━━ DATA UNDER STUDY ━━
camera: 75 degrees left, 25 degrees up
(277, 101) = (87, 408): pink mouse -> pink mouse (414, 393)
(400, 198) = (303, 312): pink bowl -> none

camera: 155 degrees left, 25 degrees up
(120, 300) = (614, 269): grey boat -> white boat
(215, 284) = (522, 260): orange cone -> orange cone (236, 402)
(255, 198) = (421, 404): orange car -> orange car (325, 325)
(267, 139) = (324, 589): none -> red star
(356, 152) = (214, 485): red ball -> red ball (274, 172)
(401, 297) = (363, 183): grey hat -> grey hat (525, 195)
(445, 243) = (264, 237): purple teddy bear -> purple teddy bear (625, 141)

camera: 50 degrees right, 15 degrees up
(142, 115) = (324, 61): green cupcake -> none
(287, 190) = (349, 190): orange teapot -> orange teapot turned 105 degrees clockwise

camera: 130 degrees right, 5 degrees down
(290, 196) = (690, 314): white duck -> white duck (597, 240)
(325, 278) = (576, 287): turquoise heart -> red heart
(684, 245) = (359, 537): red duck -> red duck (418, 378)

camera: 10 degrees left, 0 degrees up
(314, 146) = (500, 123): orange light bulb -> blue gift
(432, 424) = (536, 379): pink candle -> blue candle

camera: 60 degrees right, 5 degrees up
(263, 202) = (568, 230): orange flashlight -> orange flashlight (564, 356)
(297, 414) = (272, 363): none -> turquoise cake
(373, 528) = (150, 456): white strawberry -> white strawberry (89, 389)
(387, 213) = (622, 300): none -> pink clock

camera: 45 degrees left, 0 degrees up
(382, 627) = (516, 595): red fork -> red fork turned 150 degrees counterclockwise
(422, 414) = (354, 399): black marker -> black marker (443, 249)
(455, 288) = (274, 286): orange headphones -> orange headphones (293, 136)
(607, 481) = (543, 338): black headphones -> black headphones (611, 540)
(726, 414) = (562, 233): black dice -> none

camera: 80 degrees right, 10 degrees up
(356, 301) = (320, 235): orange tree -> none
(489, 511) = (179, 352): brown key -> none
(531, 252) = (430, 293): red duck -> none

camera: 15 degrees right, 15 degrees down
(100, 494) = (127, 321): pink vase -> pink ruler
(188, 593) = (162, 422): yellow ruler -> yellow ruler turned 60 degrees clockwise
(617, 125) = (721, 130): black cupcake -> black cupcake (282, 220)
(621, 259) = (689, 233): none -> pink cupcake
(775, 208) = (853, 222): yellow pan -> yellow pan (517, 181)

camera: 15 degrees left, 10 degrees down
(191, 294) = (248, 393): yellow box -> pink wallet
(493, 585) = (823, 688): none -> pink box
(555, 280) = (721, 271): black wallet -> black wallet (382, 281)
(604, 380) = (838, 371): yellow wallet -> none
━━━
PROBLEM TO WORK ON
Given the records above, return exactly the lines starting at the line containing "(120, 300) = (614, 269): grey" and ending at the line containing "camera: 60 degrees right, 5 degrees up", including both.

TASK OUTPUT
(120, 300) = (614, 269): grey boat -> white boat
(215, 284) = (522, 260): orange cone -> orange cone (236, 402)
(255, 198) = (421, 404): orange car -> orange car (325, 325)
(267, 139) = (324, 589): none -> red star
(356, 152) = (214, 485): red ball -> red ball (274, 172)
(401, 297) = (363, 183): grey hat -> grey hat (525, 195)
(445, 243) = (264, 237): purple teddy bear -> purple teddy bear (625, 141)

camera: 50 degrees right, 15 degrees up
(142, 115) = (324, 61): green cupcake -> none
(287, 190) = (349, 190): orange teapot -> orange teapot turned 105 degrees clockwise

camera: 130 degrees right, 5 degrees down
(290, 196) = (690, 314): white duck -> white duck (597, 240)
(325, 278) = (576, 287): turquoise heart -> red heart
(684, 245) = (359, 537): red duck -> red duck (418, 378)

camera: 10 degrees left, 0 degrees up
(314, 146) = (500, 123): orange light bulb -> blue gift
(432, 424) = (536, 379): pink candle -> blue candle

camera: 60 degrees right, 5 degrees up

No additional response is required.